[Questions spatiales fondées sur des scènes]
■ ■ ■

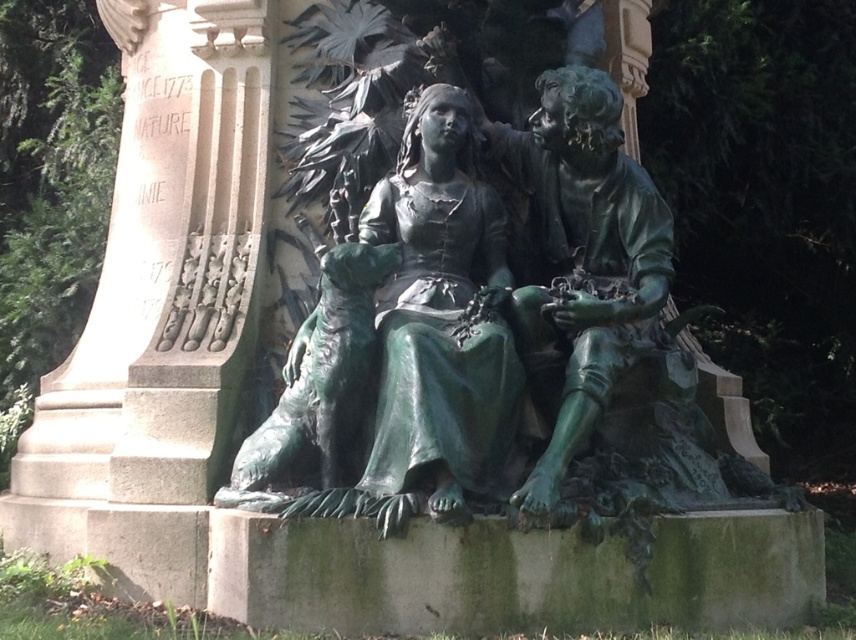
From the picture: You are standing in a park and see the green patina statue at center. If you want to take a photo of it with your phone, which is 15 meters away from you, will you be able to capture the entire statue in the frame?

The green patina statue at center is 22.97 meters away from the viewer, which is farther than 15 meters. Therefore, you will not be able to capture the entire statue in the frame with your phone at that distance.

You are an art curator planning to move the green patina statue at center and the green patina statue at right into a new exhibition space. The new space has limited floor area. Which statue should you prioritize moving first to ensure it fits within the available space?

The green patina statue at center occupies less space than the green patina statue at right, so you should prioritize moving the green patina statue at right first to ensure it fits within the available space.

Looking at this image, you are an art conservator assessing the spacing between two green patina statues in a park. The statues are labeled as the green patina statue at center and the green patina statue at right. If the distance between them is exactly 2 meters, can a 1.8 meter wide conservation blanket cover both statues simultaneously without moving them?

The green patina statue at center has a lesser width compared to the green patina statue at right. Since the total width of both statues combined would exceed 1.8 meters, the conservation blanket cannot cover both simultaneously without moving them.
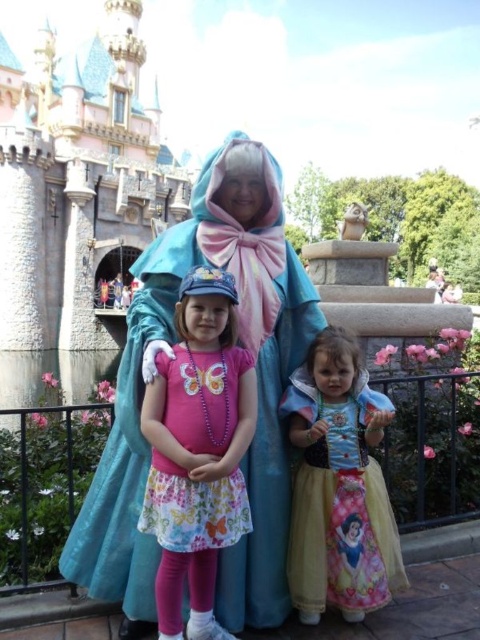
You are a photographer at Disneyland and need to adjust the lighting for a group photo. You notice the turquoise satin cape at center and the pink fabric dress at center. Which object is positioned more to the right?

The turquoise satin cape at center is positioned more to the right than the pink fabric dress at center.

You are standing at the point labeled as point (257,394) in the image. What object are you touching?

You are touching the turquoise satin cape at center.

Consider the image. You are standing in front of the stone castle at center and want to take a photo that includes the entire structure without any part being cut off. Based on the distance provided, what is the minimum focal length lens you should use if your camera has a sensor size of 24mm x 36mm and the castle is 56.16 meters away?

The stone castle at center is 56.16 meters from the camera. To capture the entire castle without cropping, the minimum focal length can be calculated using the formula for field of view. However, without knowing the castle dimensions, an exact calculation isn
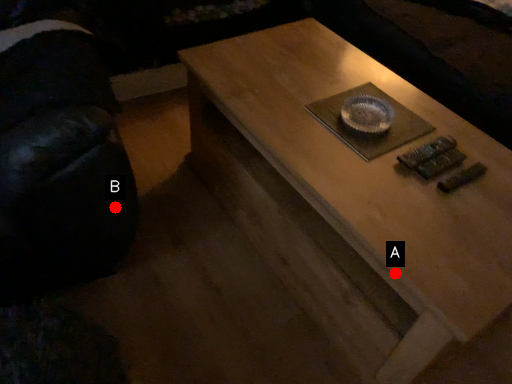
Question: Two points are circled on the image, labeled by A and B beside each circle. Among these points, which one is nearest to the camera?

Choices:
 (A) A is closer
 (B) B is closer

Answer: (A)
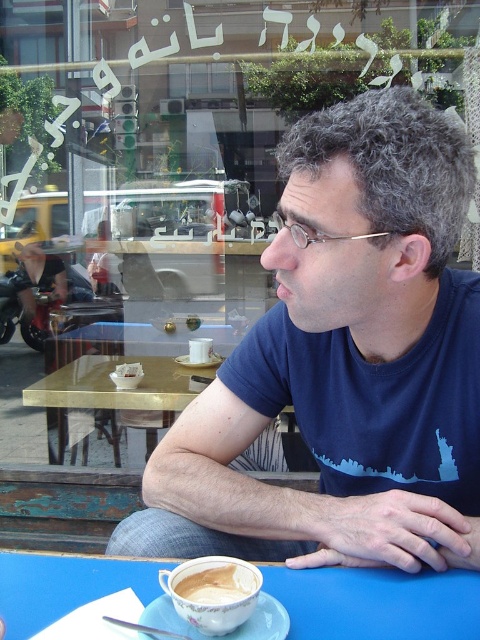
Question: Which point is farther to the camera?

Choices:
 (A) light brown ceramic cup at lower center
 (B) white ceramic cup at center
 (C) gold reflective table at center
 (D) white ceramic saucer at center

Answer: (B)

Question: Can you confirm if blue cotton shirt at center is bigger than porcelain saucer at lower center?

Choices:
 (A) no
 (B) yes

Answer: (B)

Question: Which object is positioned closest to the white ceramic saucer at center?

Choices:
 (A) porcelain saucer at lower center
 (B) blue matte table at lower center
 (C) gold reflective table at center
 (D) white ceramic cup at center

Answer: (D)

Question: Which of the following is the closest to the observer?

Choices:
 (A) porcelain saucer at lower center
 (B) light brown ceramic cup at lower center

Answer: (B)

Question: Is gold reflective table at center further to camera compared to white ceramic cup at center?

Choices:
 (A) yes
 (B) no

Answer: (B)

Question: In this image, where is porcelain saucer at lower center located relative to light brown ceramic cup at lower center?

Choices:
 (A) right
 (B) left

Answer: (B)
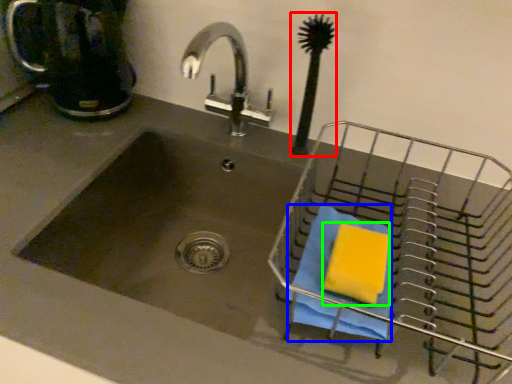
Question: Which is nearer to the brush (highlighted by a red box)? beach towel (highlighted by a blue box) or soap (highlighted by a green box).

Choices:
 (A) beach towel
 (B) soap

Answer: (A)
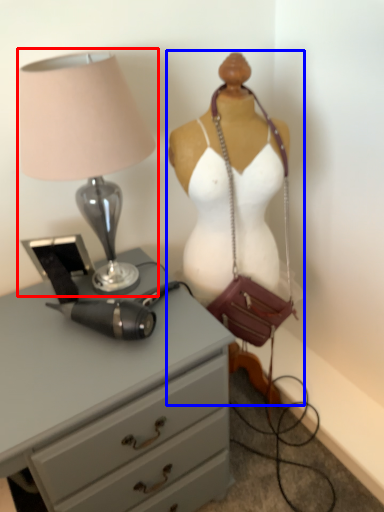
Question: Which object appears closest to the camera in this image, lamp (highlighted by a red box) or mannequin (highlighted by a blue box)?

Choices:
 (A) lamp
 (B) mannequin

Answer: (A)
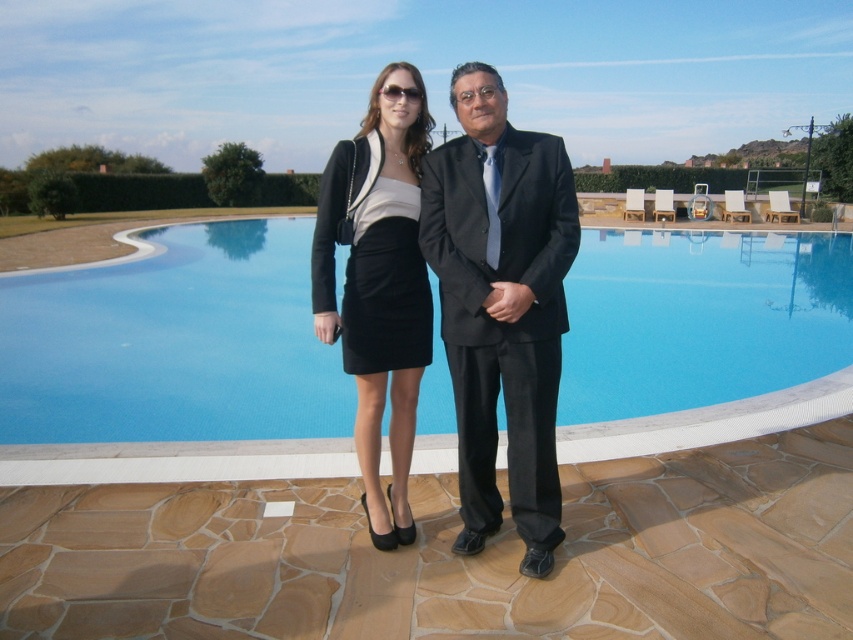
You are a photographer planning to take a portrait of the two people in the scene. You want to ensure that the matte black suit at center and the matte black skirt at center are both clearly visible in the frame. Based on their positions, which one should you focus on first to ensure proper focus?

The matte black skirt at center should be focused on first because it is above the matte black suit at center, making it closer to the camera.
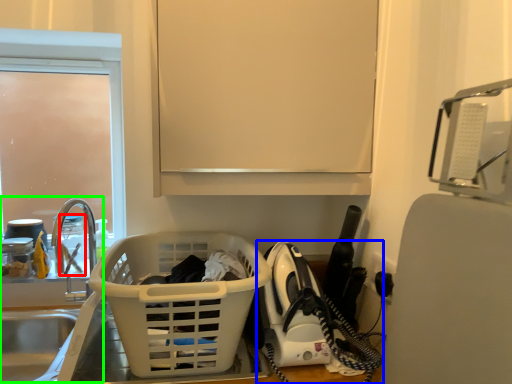
Question: Based on their relative distances, which object is farther from bottle (highlighted by a red box)? Choose from home appliance (highlighted by a blue box) and sink (highlighted by a green box).

Choices:
 (A) home appliance
 (B) sink

Answer: (A)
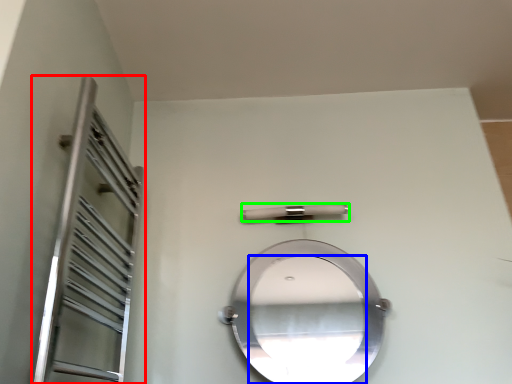
Question: Considering the real-world distances, which object is closest to screen door (highlighted by a red box)? mirror (highlighted by a blue box) or door handle (highlighted by a green box).

Choices:
 (A) mirror
 (B) door handle

Answer: (B)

■ ■ ■

▶ [TRAVAIL À FAIRE] Reprenez, s'il vous plaît, tout le passage des enregistrements ci-dessus qui va de la ligne contenant « You are a photographer at » jusqu'à celle contenant « Question: Which object is », ces deux lignes comprises, en substituant « plate » à « saucer » partout sans rien modifier d'autre. Laissez les images de côté dans votre réponse.

▶ [RÉPONSE FINALE]
You are a photographer at Disneyland and need to adjust the lighting for a group photo. You notice the turquoise satin cape at center and the pink fabric dress at center. Which object is positioned more to the right?

The turquoise satin cape at center is positioned more to the right than the pink fabric dress at center.

You are standing at the point labeled as point (257,394) in the image. What object are you touching?

You are touching the turquoise satin cape at center.

Consider the image. You are standing in front of the stone castle at center and want to take a photo that includes the entire structure without any part being cut off. Based on the distance provided, what is the minimum focal length lens you should use if your camera has a sensor size of 24mm x 36mm and the castle is 56.16 meters away?

The stone castle at center is 56.16 meters from the camera. To capture the entire castle without cropping, the minimum focal length can be calculated using the formula for field of view. However, without knowing the castle dimensions, an exact calculation isn
Question: Two points are circled on the image, labeled by A and B beside each circle. Among these points, which one is nearest to the camera?

Choices:
 (A) A is closer
 (B) B is closer

Answer: (A)
Question: Which point is farther to the camera?

Choices:
 (A) light brown ceramic cup at lower center
 (B) white ceramic cup at center
 (C) gold reflective table at center
 (D) white ceramic plate at center

Answer: (B)

Question: Can you confirm if blue cotton shirt at center is bigger than porcelain plate at lower center?

Choices:
 (A) no
 (B) yes

Answer: (B)

Question: Which object is positioned closest to the white ceramic plate at center?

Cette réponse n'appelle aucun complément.